[[ Source material, beginning ]]

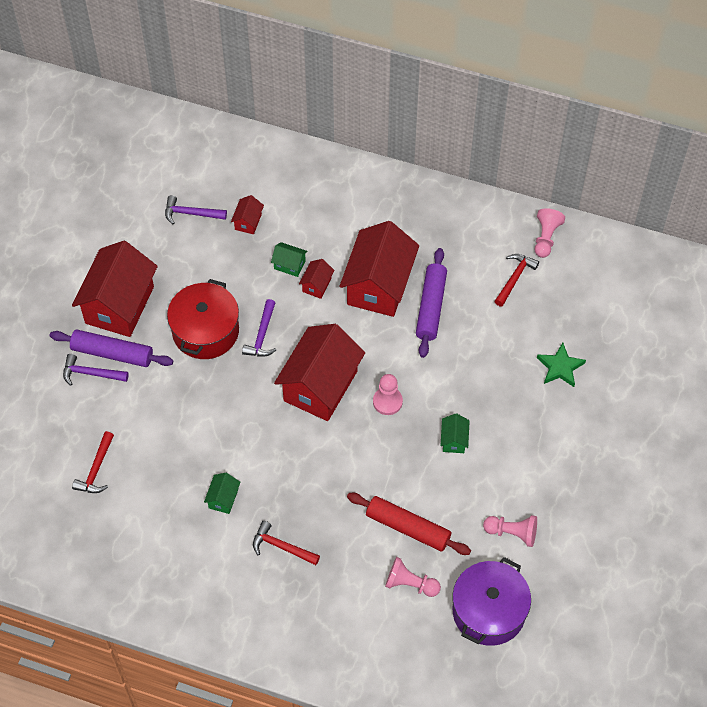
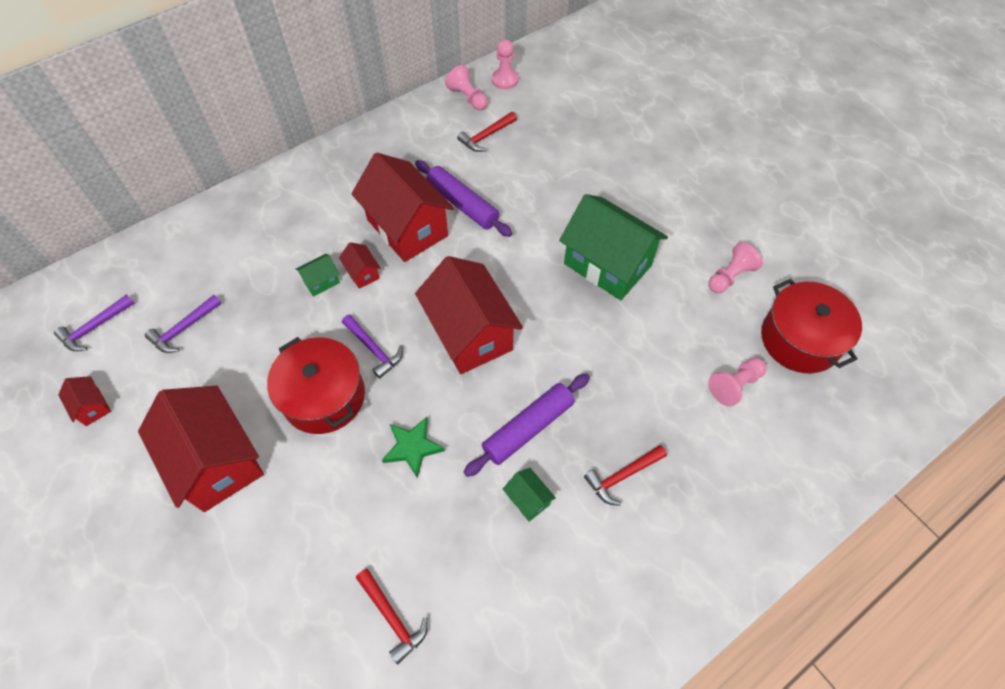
camera: 55 degrees left, 0 degrees up
purple rolling pin [50,330,173,367] -> purple rolling pin moved to [464,373,590,477]
purple hammer [63,354,129,386] -> purple hammer moved to [54,294,134,351]
red house [231,195,264,234] -> red house moved to [58,376,111,426]
red rolling pin [347,493,471,555] -> none
pink pawn [373,374,403,415] -> pink pawn moved to [492,39,519,89]
green house [440,414,470,453] -> green house [559,194,668,300], size x2.38
purple pot [453,557,531,646] -> red pot [761,279,862,373]
red hammer [494,254,539,307] -> red hammer turned 105 degrees counterclockwise [457,112,517,152]
green star [537,343,586,387] -> green star moved to [382,417,445,478]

[[ Source material, end ]]

_Aim of the exercise_
The answer is the listing above restated word for word, pictures removed.

_Task answer_
camera: 55 degrees left, 0 degrees up
purple rolling pin [50,330,173,367] -> purple rolling pin moved to [464,373,590,477]
purple hammer [63,354,129,386] -> purple hammer moved to [54,294,134,351]
red house [231,195,264,234] -> red house moved to [58,376,111,426]
red rolling pin [347,493,471,555] -> none
pink pawn [373,374,403,415] -> pink pawn moved to [492,39,519,89]
green house [440,414,470,453] -> green house [559,194,668,300], size x2.38
purple pot [453,557,531,646] -> red pot [761,279,862,373]
red hammer [494,254,539,307] -> red hammer turned 105 degrees counterclockwise [457,112,517,152]
green star [537,343,586,387] -> green star moved to [382,417,445,478]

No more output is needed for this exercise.